What you are asked to do:
Where a line of the records contains the word "camera", show that line.

[Image sets with object changes]
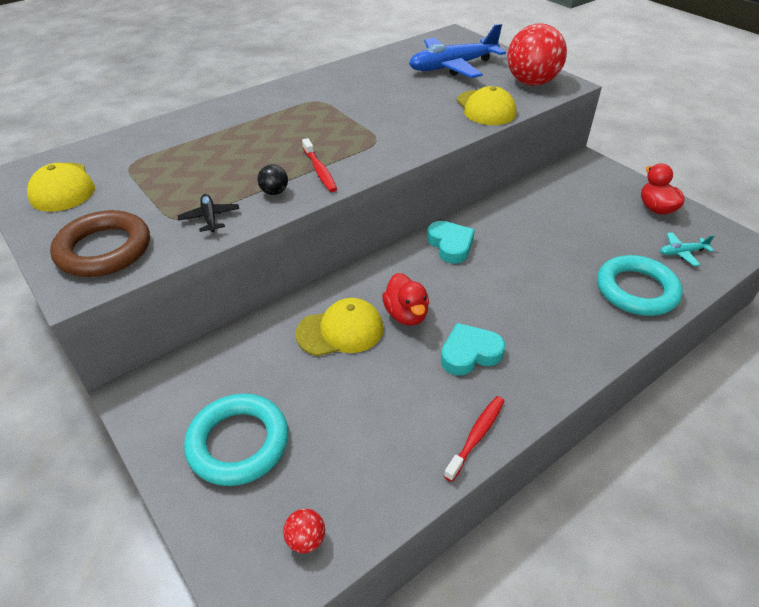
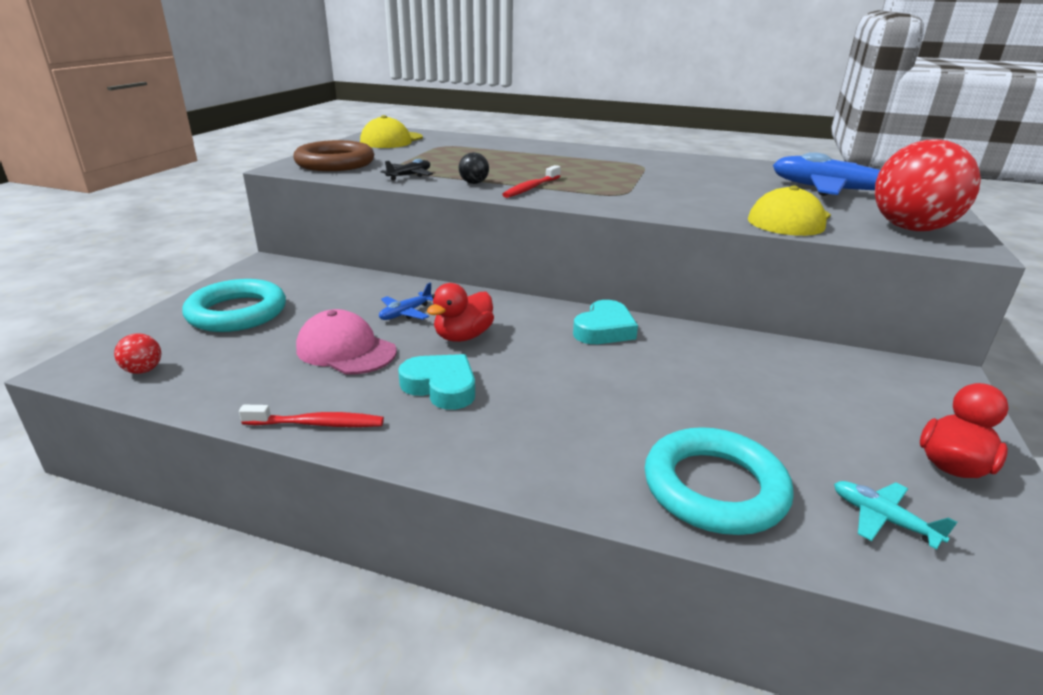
camera: 55 degrees right, 15 degrees down
yellow cap [296,298,384,356] -> blue plane [379,283,433,320]
none -> pink cap [296,309,397,374]

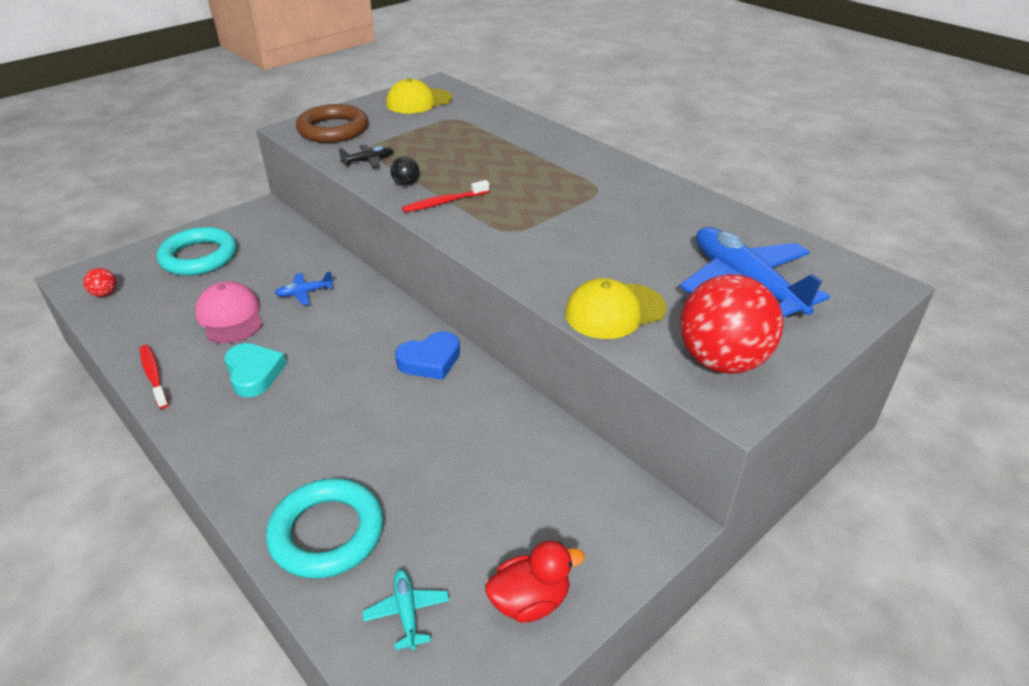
camera: 30 degrees right, 10 degrees up
red toothbrush [239,405,384,427] -> red toothbrush turned 150 degrees counterclockwise [140,345,169,409]
red duck [427,283,494,342] -> none
turquoise heart [573,300,638,344] -> blue heart [395,331,460,380]

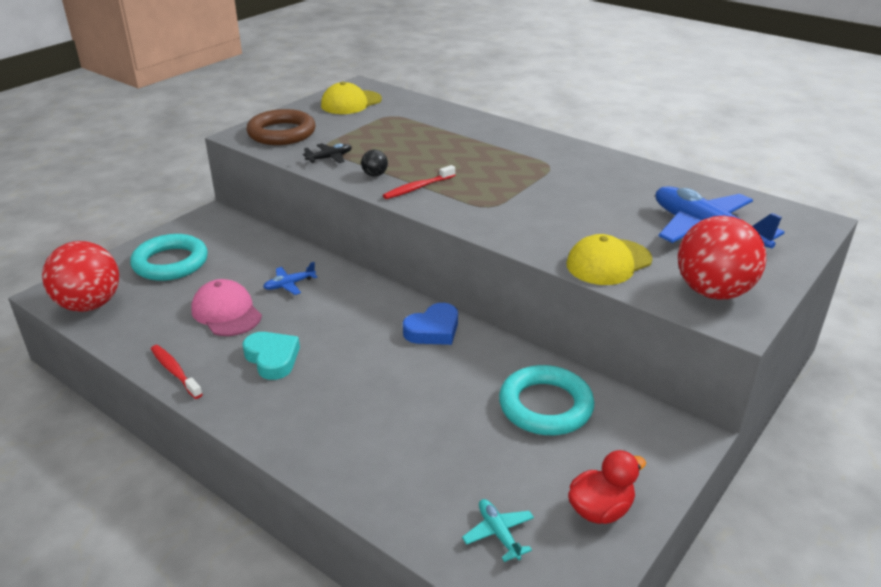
camera: 10 degrees left, 5 degrees down
red ball [84,268,116,297] -> red ball [42,241,119,312], size x2.43
turquoise ring [266,478,384,578] -> turquoise ring moved to [499,365,594,435]

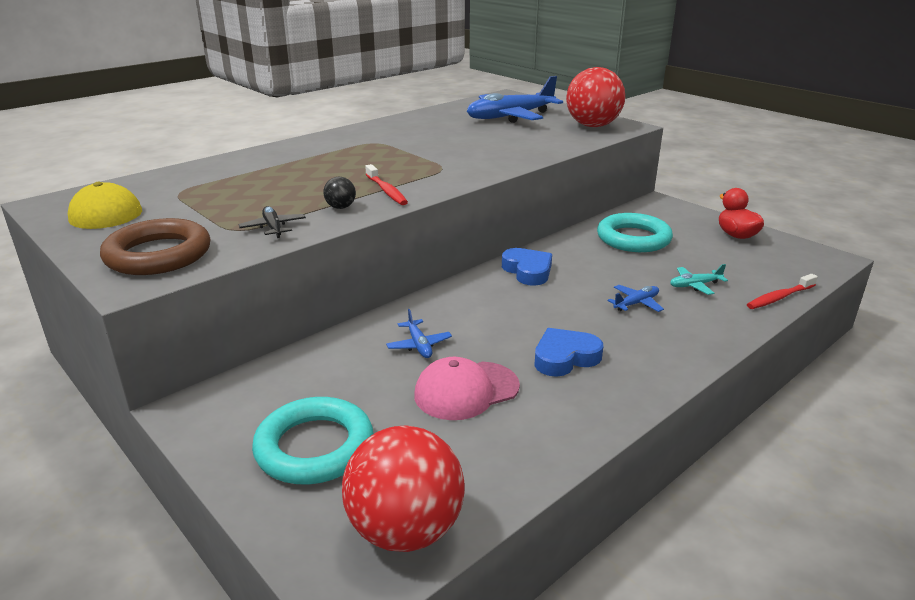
camera: 80 degrees left, 5 degrees down
red toothbrush [151,345,203,399] -> red toothbrush moved to [747,274,818,309]
turquoise heart [242,332,300,380] -> blue heart [534,328,603,377]
turquoise plane [462,499,534,562] -> turquoise plane moved to [670,264,728,295]
yellow cap [566,234,652,285] -> none
none -> blue plane [608,285,664,312]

Output for this task:
camera: 55 degrees right, 15 degrees down
camera: 30 degrees right, 10 degrees up
camera: 10 degrees left, 5 degrees down
camera: 80 degrees left, 5 degrees down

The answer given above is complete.